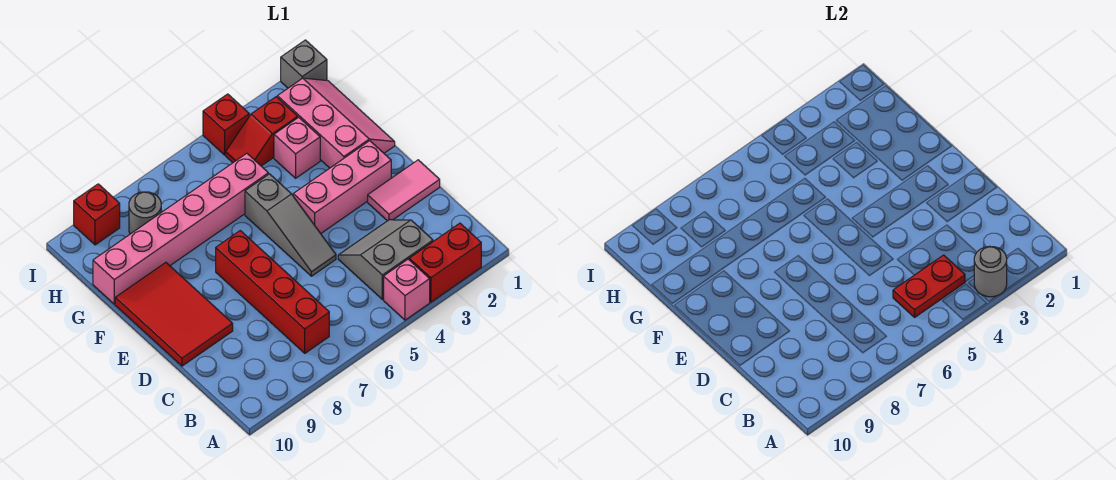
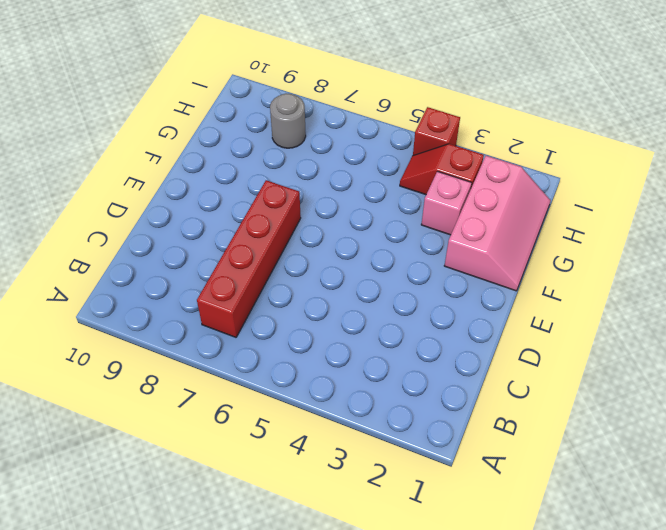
none -> red brick A2:A3 level 1
none -> pink brick A4 level 1
none -> grey slope B3:C4 level 1 top B

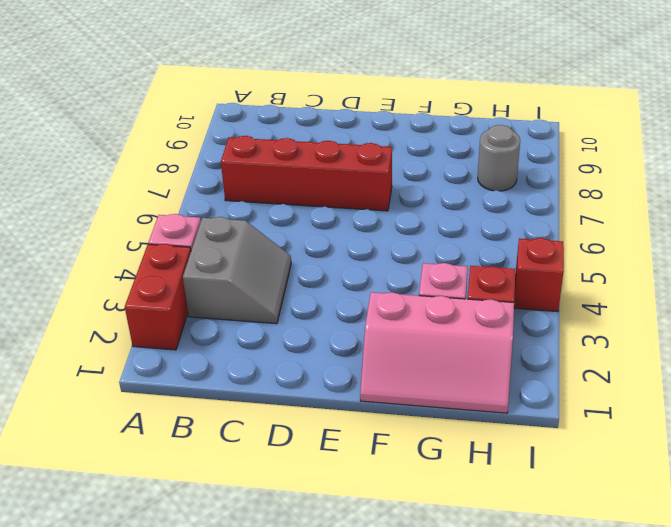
none -> pink tile D1:D2 level 1
none -> grey slope D5:F5 level 1 top F
none -> red tile D9:F10 level 1

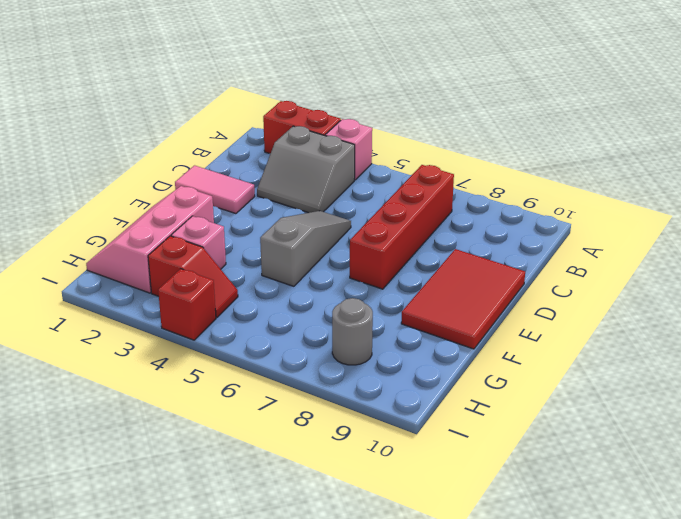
none -> pink brick E2:E4 level 1
none -> pink brick G5:G10 level 1
none -> grey brick I1 level 1

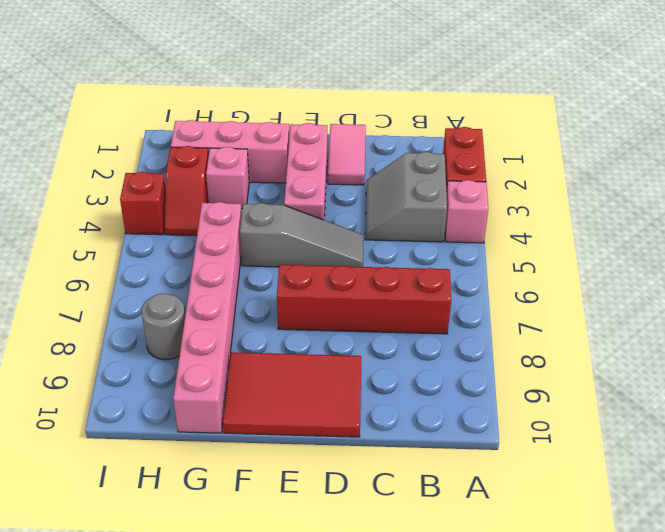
none -> grey brick I1 level 1
none -> red brick I9 level 1
none -> grey round brick A3 level 2

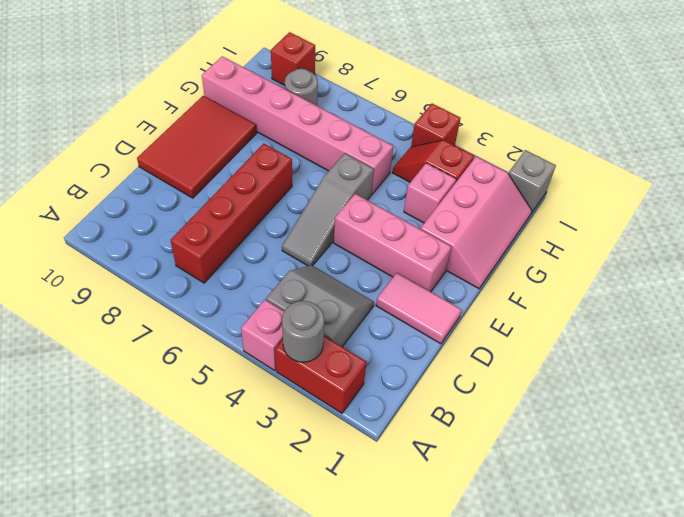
none -> red plate B4:B5 level 2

[ABOUT THIS EXERCISE] Report each line of the material above where the word "brick" appears.

[YOUR SOLUTION]
none -> red brick A2:A3 level 1
none -> pink brick A4 level 1
none -> pink brick E2:E4 level 1
none -> pink brick G5:G10 level 1
none -> grey brick I1 level 1
none -> grey brick I1 level 1
none -> red brick I9 level 1
none -> grey round brick A3 level 2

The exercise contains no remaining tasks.